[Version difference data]

== == ==

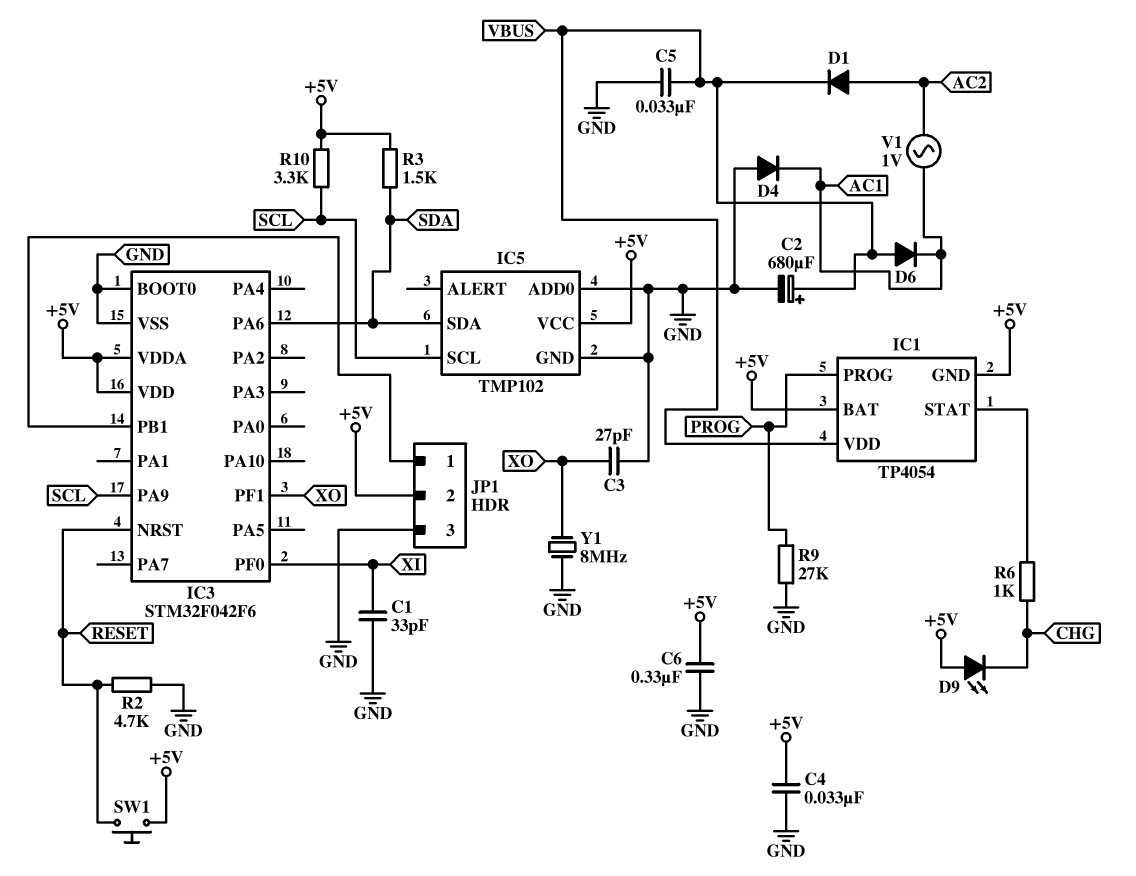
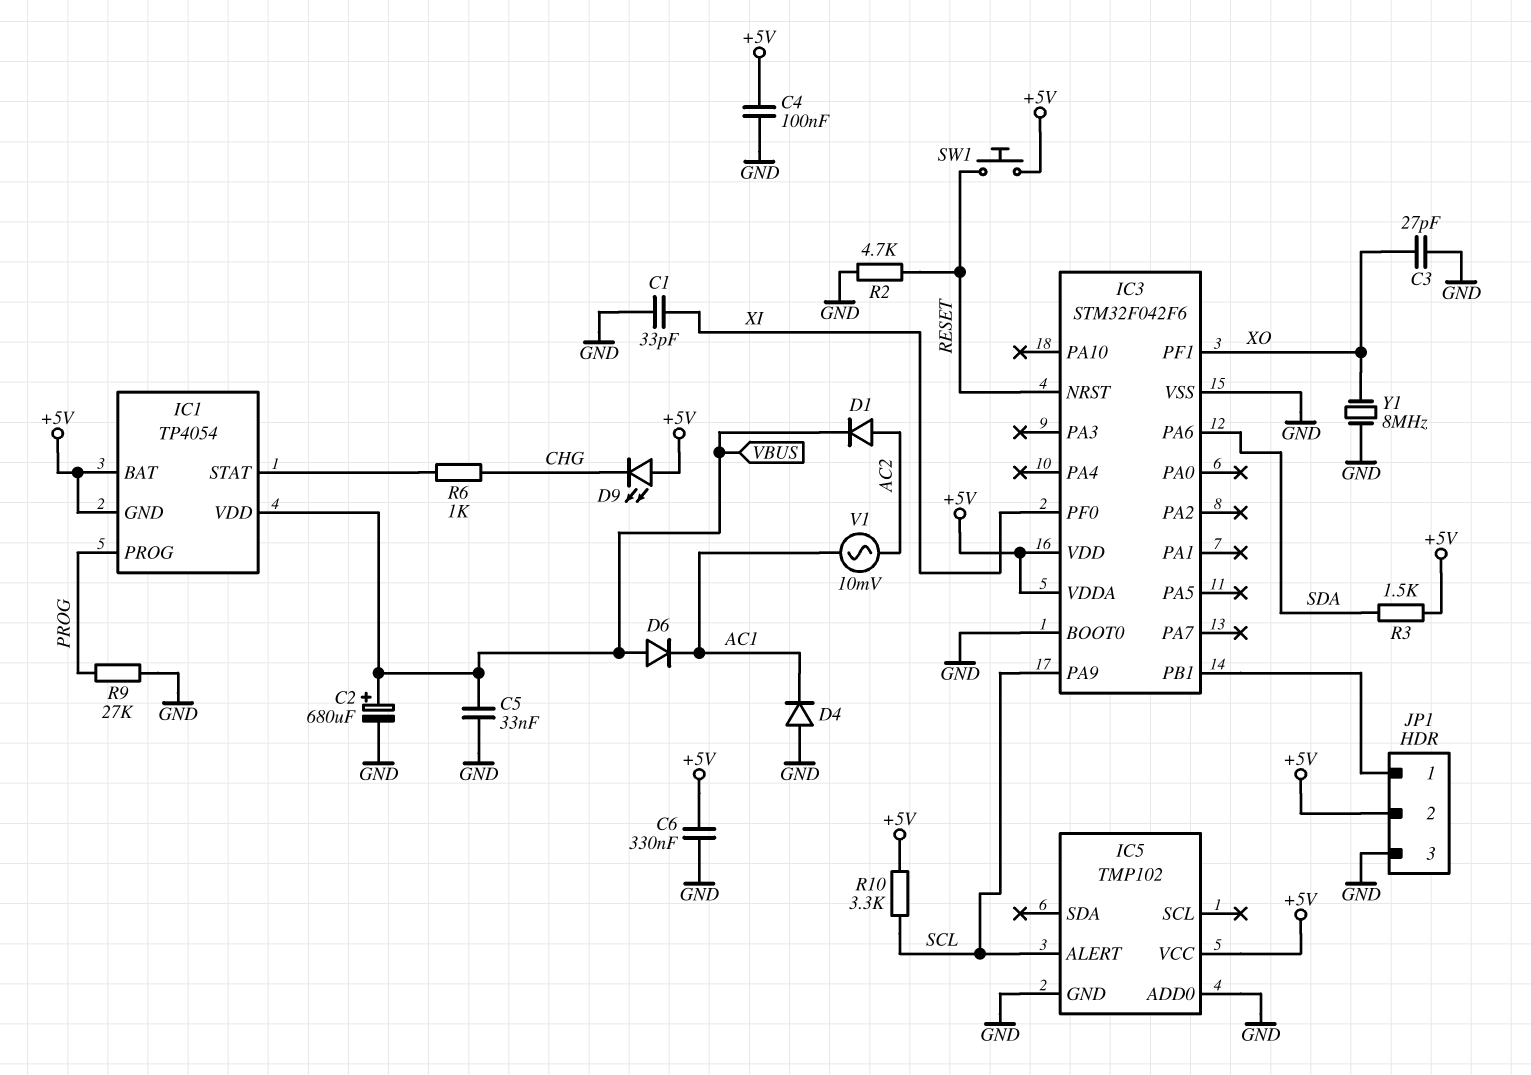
C4: 33nF (+5V, GND) -> 100nF (+5V, GND)
IC5 pin ALERT: none -> SCL
IC5 pin SCL: SCL -> none
IC5 pin SDA: SDA -> none
V1: AC 1V (AC1, AC2) -> AC 10mV (AC1, AC2)

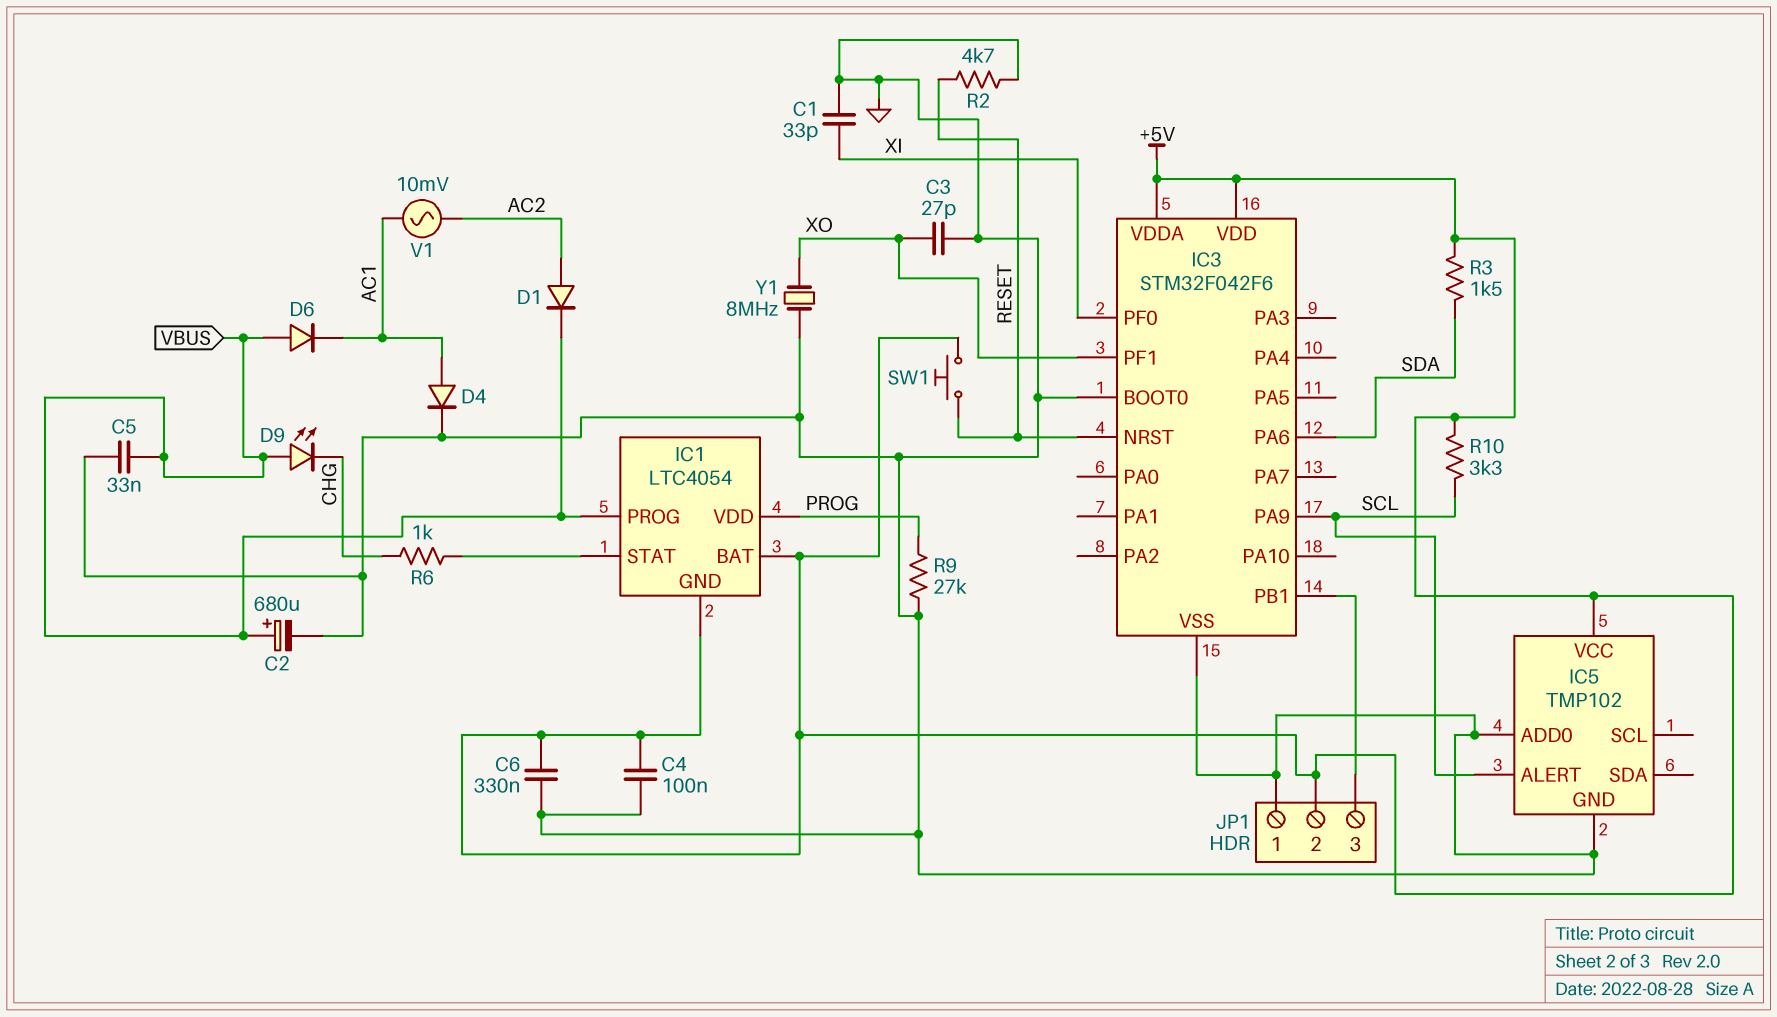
D4: diode (A GND, K AC1) -> diode (A AC1, K GND)
D9: LED (A +5V, K CHG) -> LED (A VBUS, K CHG)
IC1: TP4054 -> LTC4054
IC1 pin PROG: PROG -> VBUS
IC1 pin VDD: VBUS -> PROG
JP1 pin 1: IC3/PB1 -> GND
JP1 pin 3: GND -> IC3/PB1

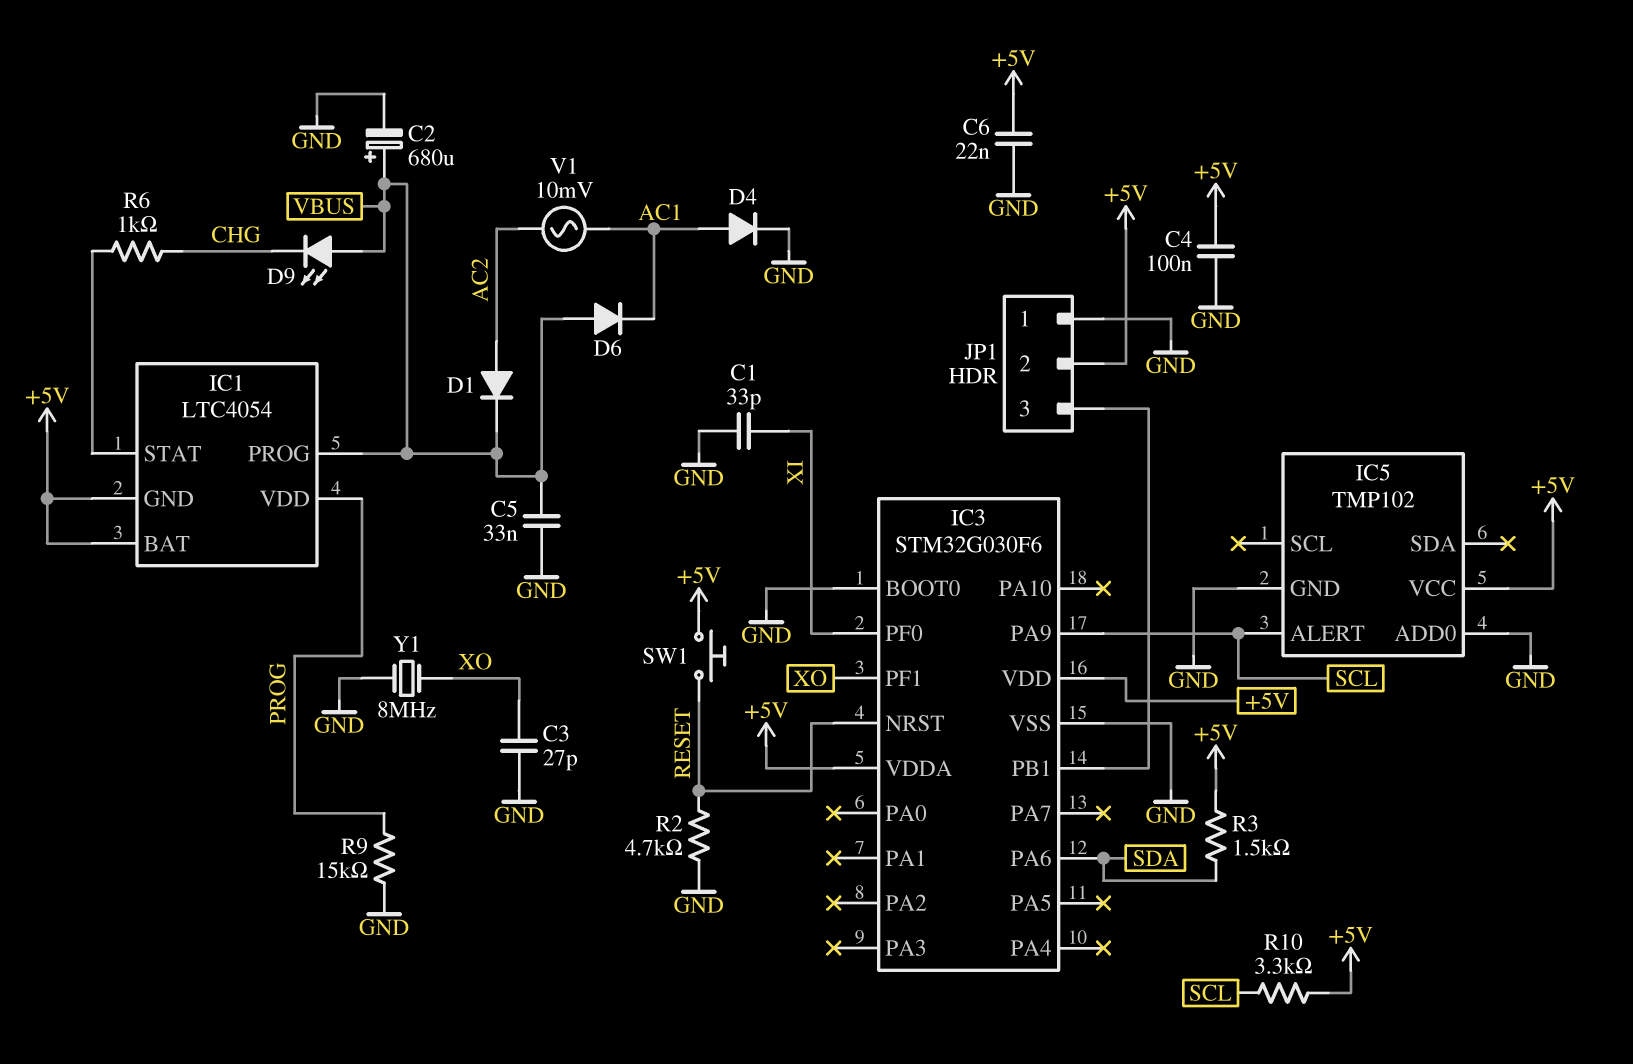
C6: 330nF (+5V, GND) -> 22nF (+5V, GND)
IC3: STM32F042F6 -> STM32G030F6
R9: 27k (GND, PROG) -> 15k (GND, PROG)

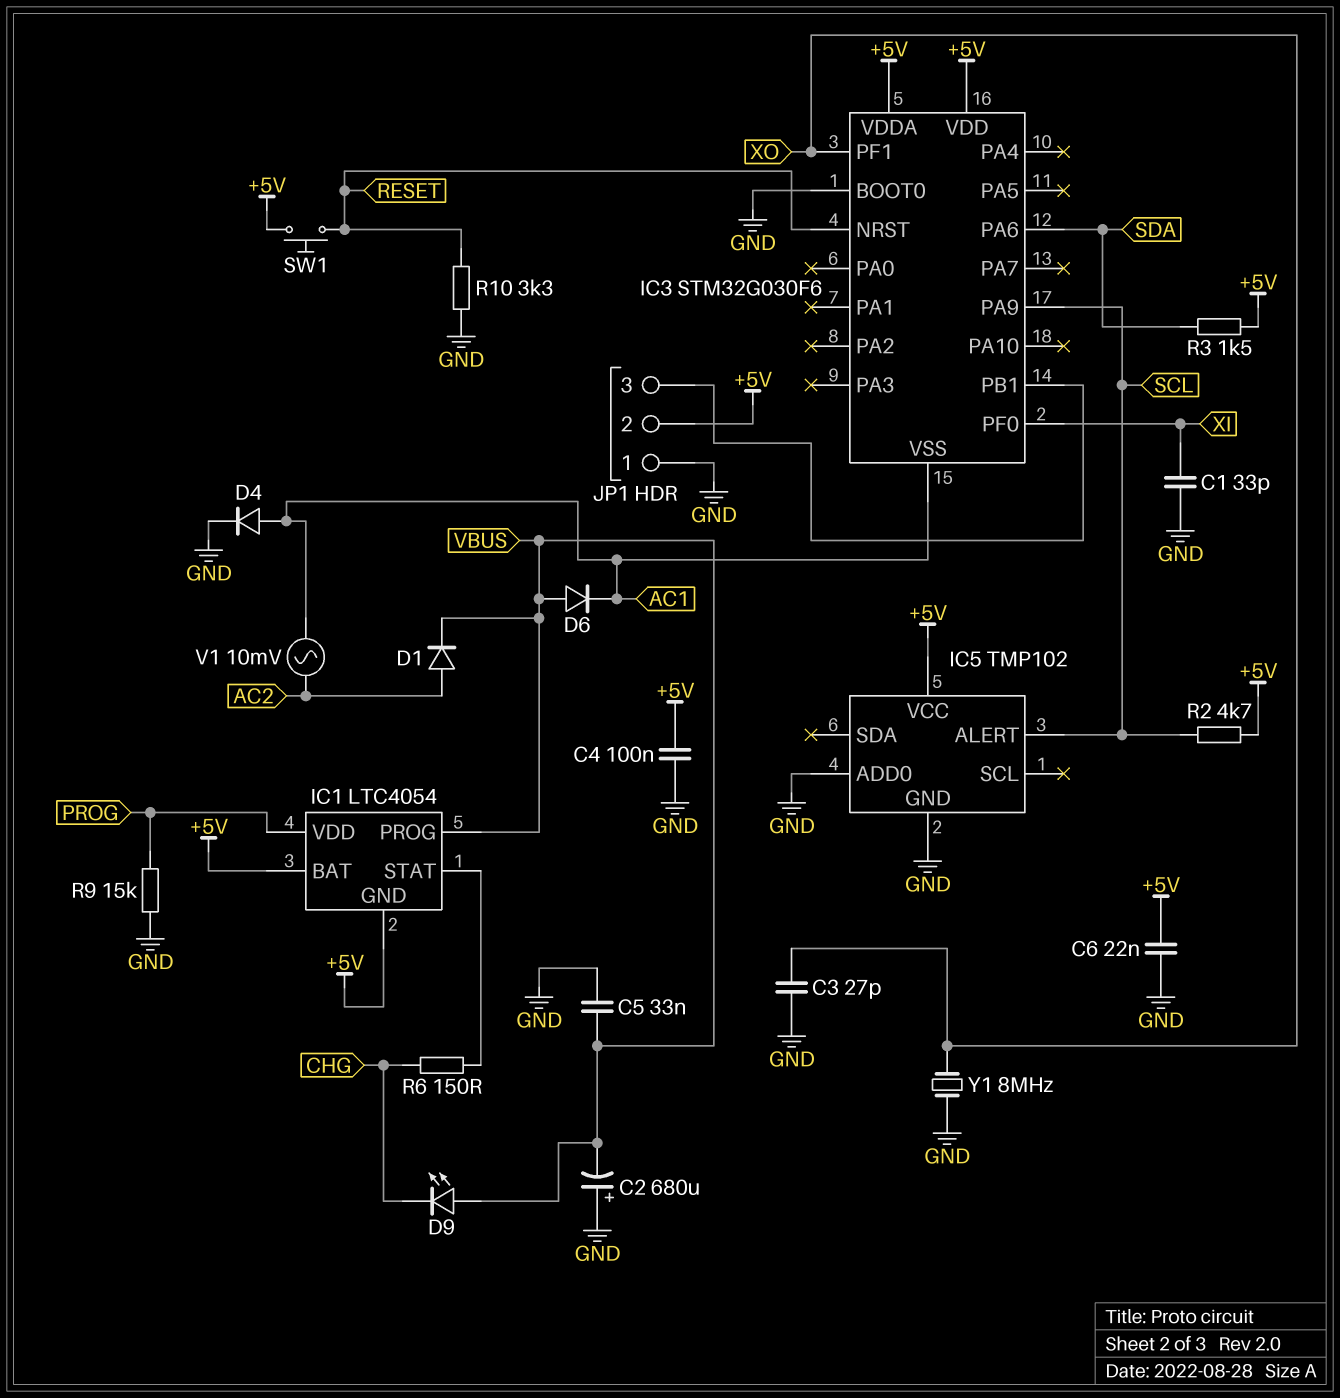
C2: 680uF (plus VBUS, minus GND) -> 680uF (plus GND, minus VBUS)
IC3 pin VSS: GND -> AC1
R2: 4.7k (GND, RESET) -> 4.7k (+5V, SCL)
R6: 1k (CHG, IC1/STAT) -> 150 (CHG, IC1/STAT)
R10: 3.3k (+5V, SCL) -> 3.3k (GND, RESET)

== == ==

Starting at the line that contains "R6: 1k (CHG, IC1/STAT) -> 150 (CHG, IC1/STAT)", restate word for word every line through the last one in the records above. Return nothing else.

R6: 1k (CHG, IC1/STAT) -> 150 (CHG, IC1/STAT)
R10: 3.3k (+5V, SCL) -> 3.3k (GND, RESET)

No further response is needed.